[Start of Attachment]

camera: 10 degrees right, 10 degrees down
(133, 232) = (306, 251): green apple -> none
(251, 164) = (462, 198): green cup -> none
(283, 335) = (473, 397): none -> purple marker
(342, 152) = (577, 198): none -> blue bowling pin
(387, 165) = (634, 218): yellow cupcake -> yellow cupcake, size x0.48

[End of Attachment]
[Start of Attachment]

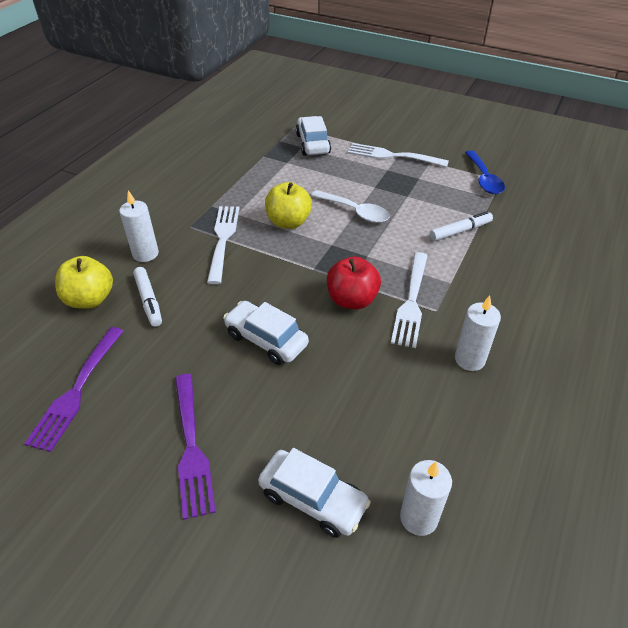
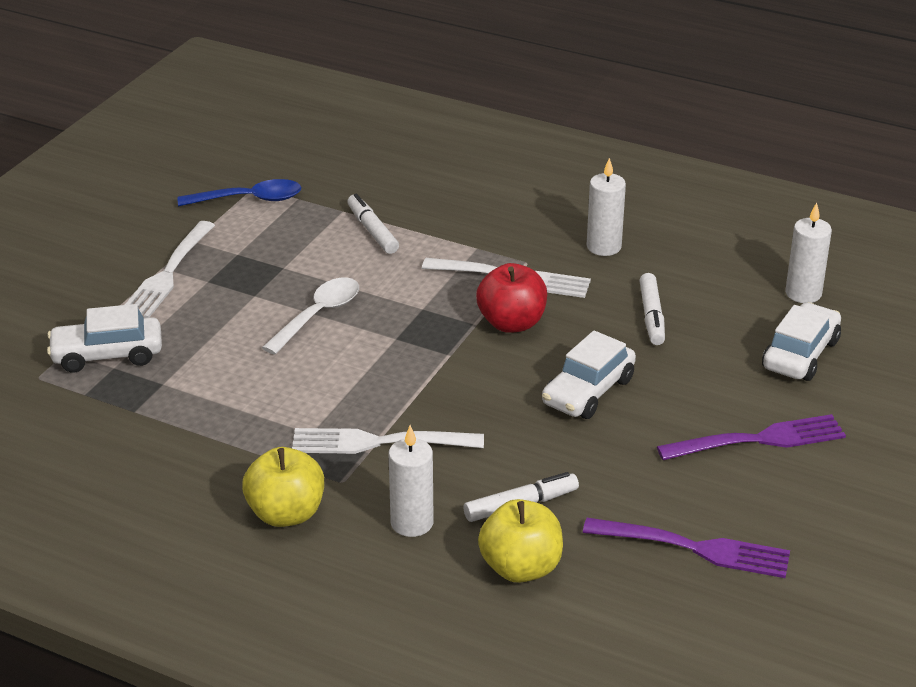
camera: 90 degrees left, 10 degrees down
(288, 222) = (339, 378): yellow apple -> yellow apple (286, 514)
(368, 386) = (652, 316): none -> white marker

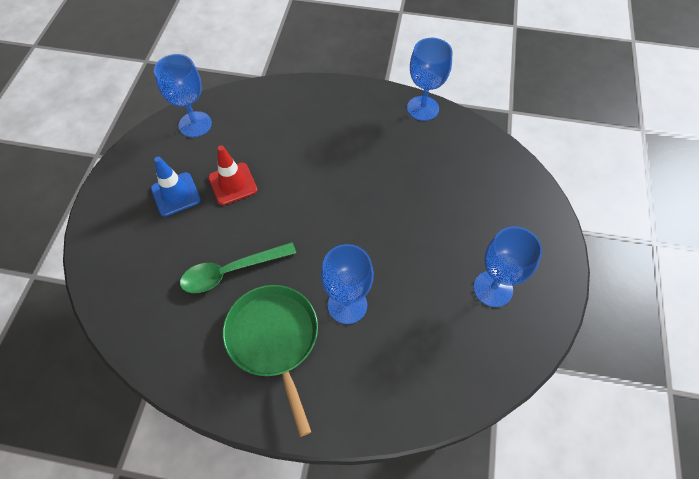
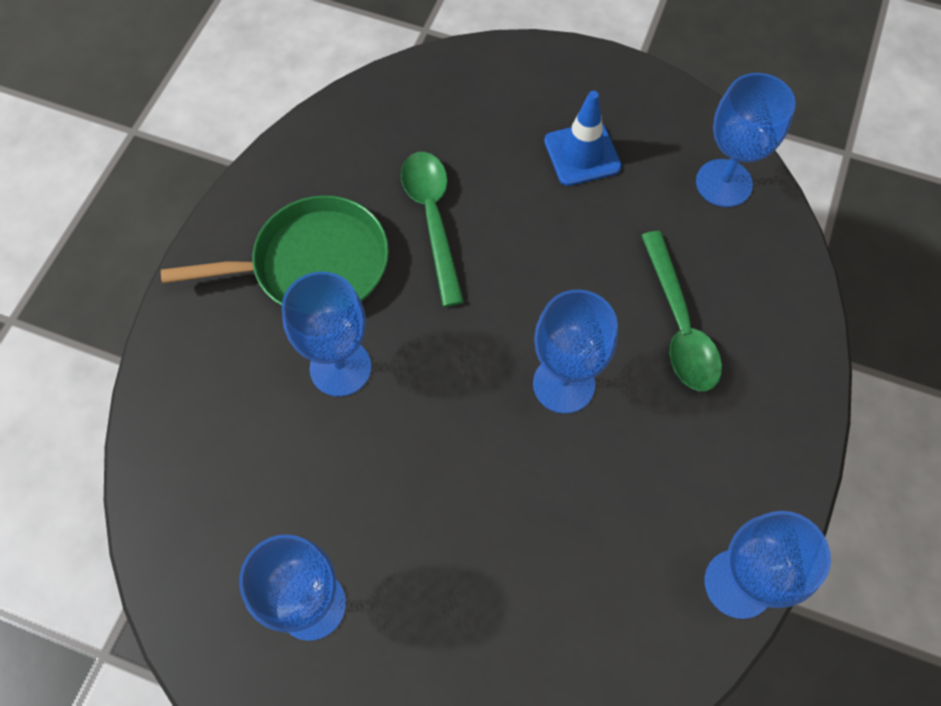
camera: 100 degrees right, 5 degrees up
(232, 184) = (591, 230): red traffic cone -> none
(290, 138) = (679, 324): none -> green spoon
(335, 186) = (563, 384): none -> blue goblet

[End of Attachment]
[Start of Attachment]

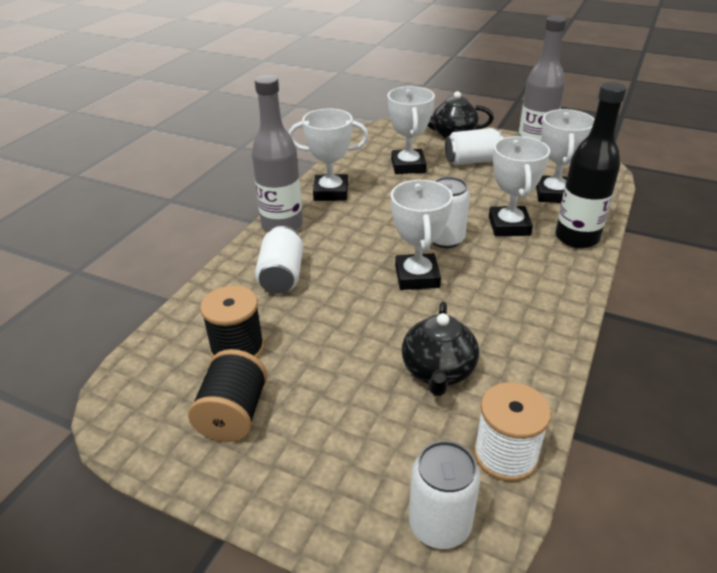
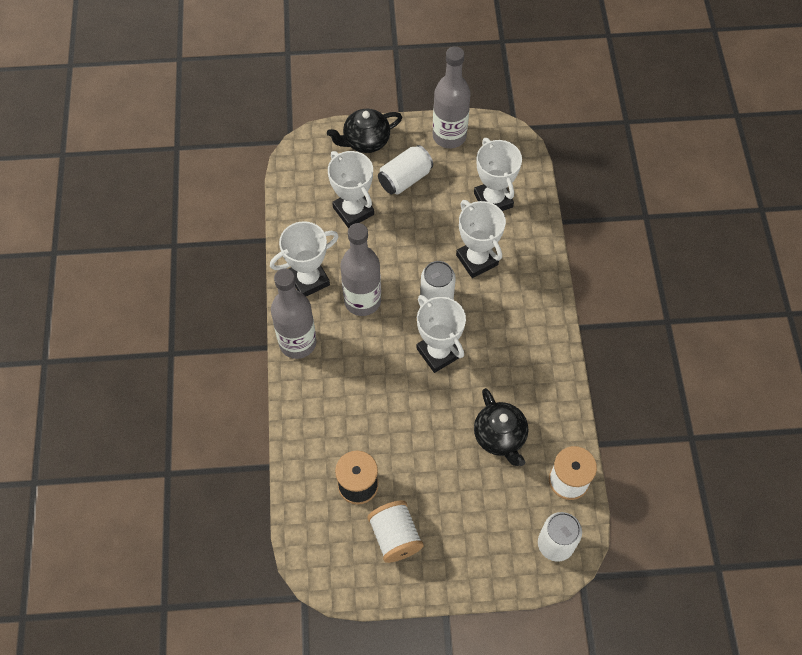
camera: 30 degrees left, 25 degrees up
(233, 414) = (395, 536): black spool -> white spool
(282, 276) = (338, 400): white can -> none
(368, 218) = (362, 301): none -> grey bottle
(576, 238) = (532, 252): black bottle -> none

[End of Attachment]

* _Exercise_
Reproduce exactly, and with no other material, the lines between those holding "(342, 152) = (577, 198): none" and "(387, 165) = (634, 218): yellow", inclusive.

* _Your solution_
(342, 152) = (577, 198): none -> blue bowling pin
(387, 165) = (634, 218): yellow cupcake -> yellow cupcake, size x0.48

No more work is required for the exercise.